§ RECORDS FOR THE TASK
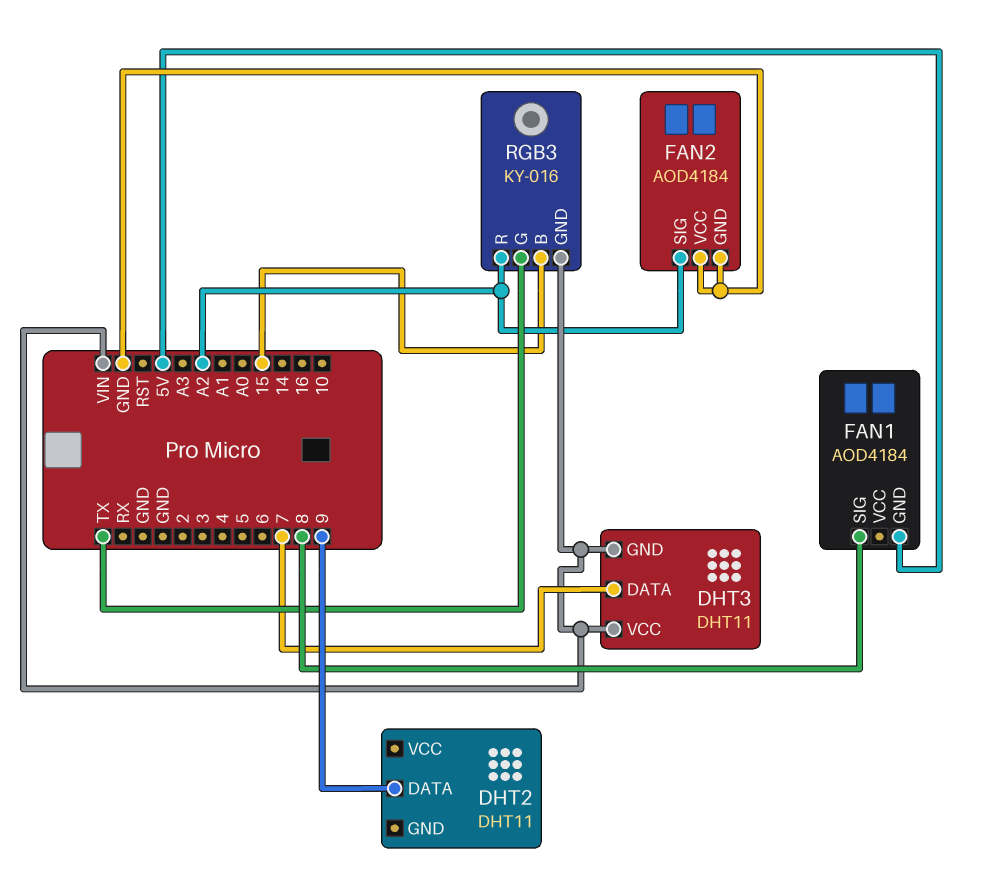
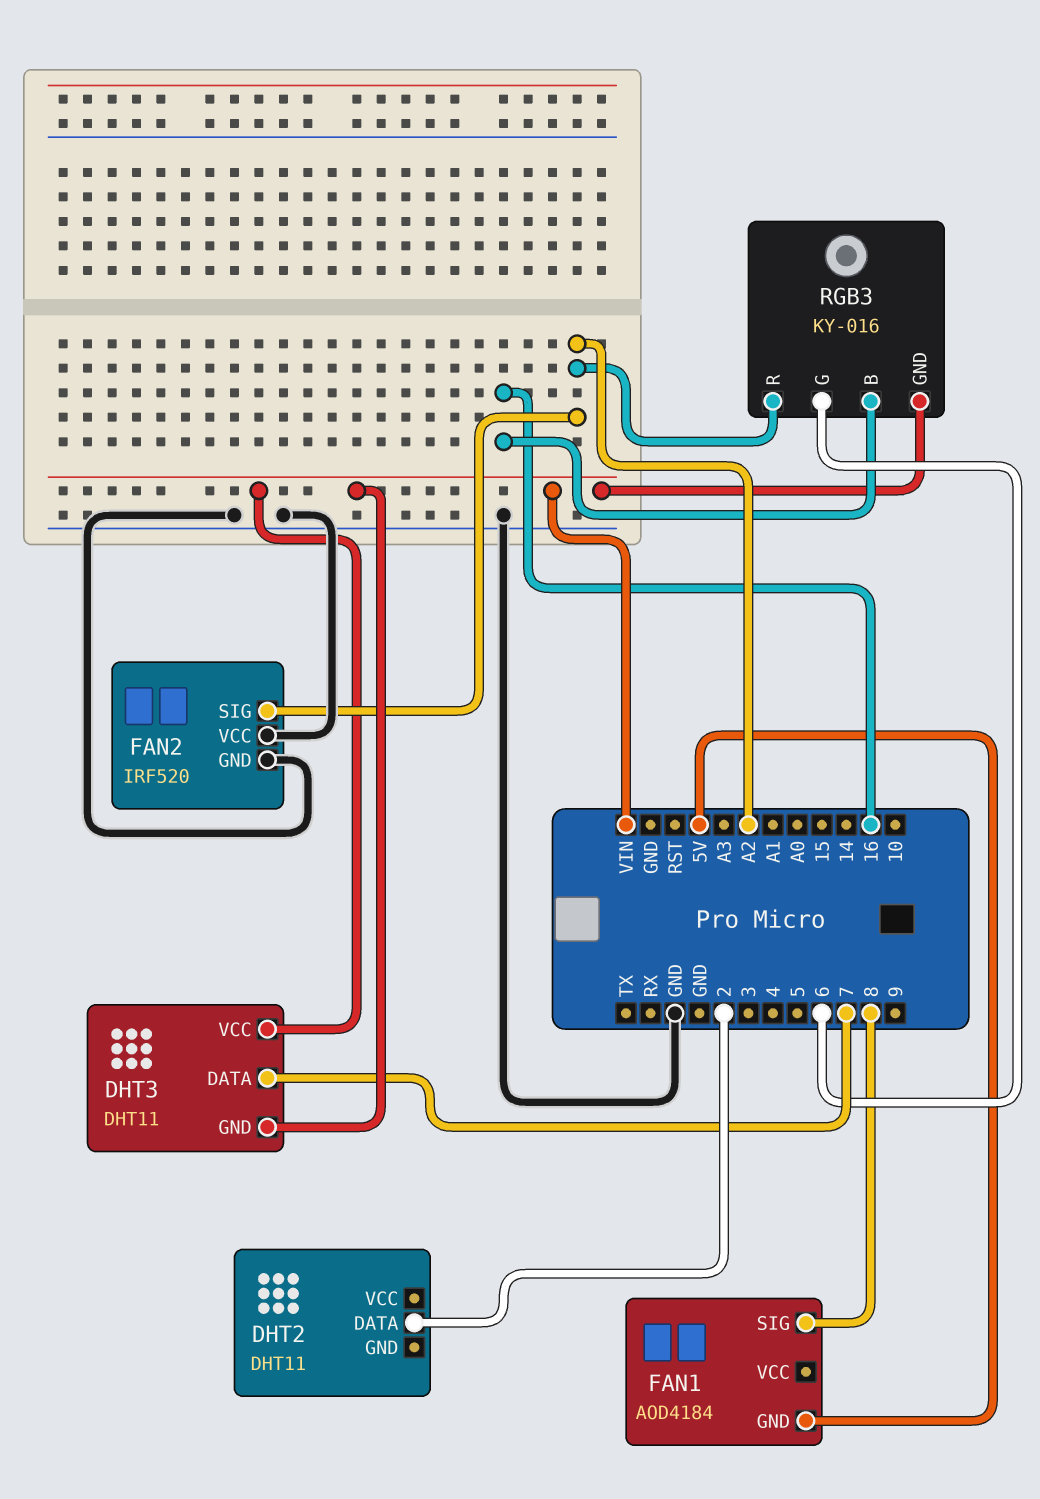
DHT2 pin DATA: 9 -> 2
FAN2: AOD4184 -> IRF520
RGB3 pin B: 15 -> 16
RGB3 pin G: TX -> 6

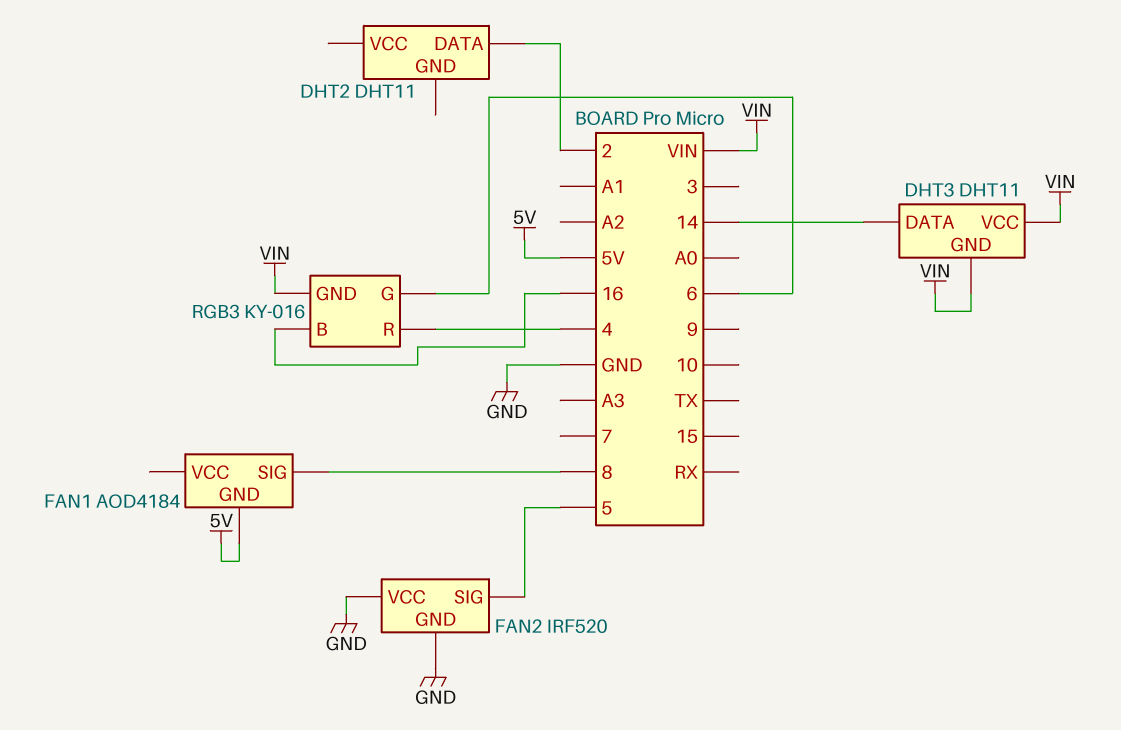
DHT3 pin DATA: 7 -> 14
FAN2 pin SIG: A2 -> 5
RGB3 pin R: A2 -> 4

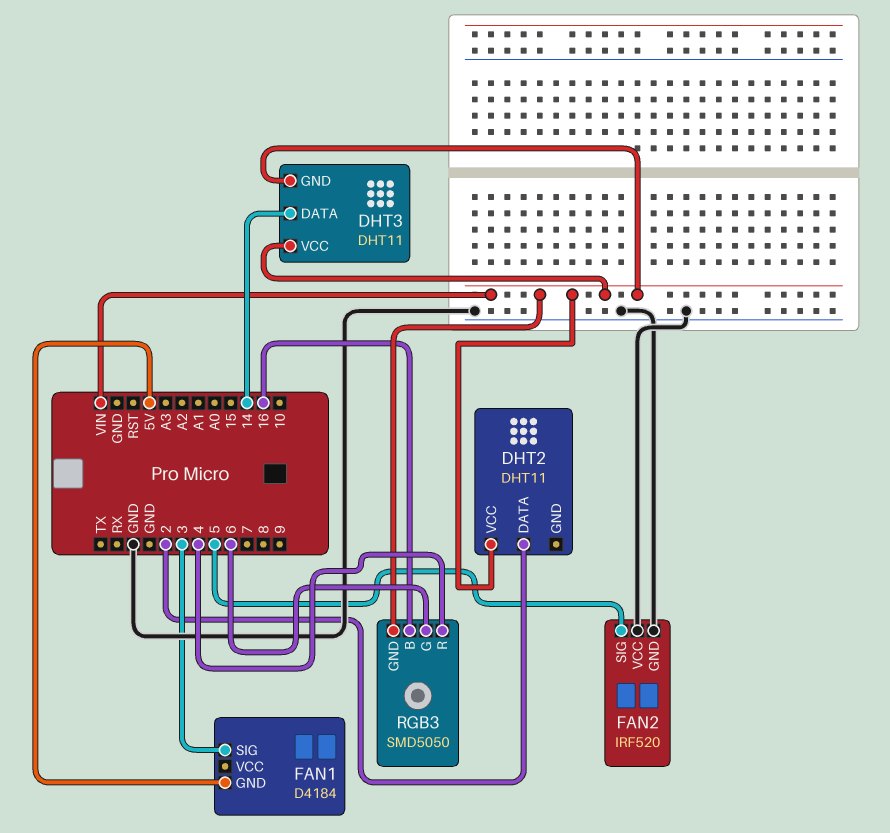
DHT2 pin VCC: none -> VIN
FAN1: AOD4184 -> D4184
FAN1 pin SIG: 8 -> 3
RGB3: KY-016 -> SMD5050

§ PROBLEM TO SOLVE
Could you set down the data exactly as given, minus its pictures?

§ EXERCISE RESULT
DHT2 pin DATA: 9 -> 2
FAN2: AOD4184 -> IRF520
RGB3 pin B: 15 -> 16
RGB3 pin G: TX -> 6

DHT3 pin DATA: 7 -> 14
FAN2 pin SIG: A2 -> 5
RGB3 pin R: A2 -> 4

DHT2 pin VCC: none -> VIN
FAN1: AOD4184 -> D4184
FAN1 pin SIG: 8 -> 3
RGB3: KY-016 -> SMD5050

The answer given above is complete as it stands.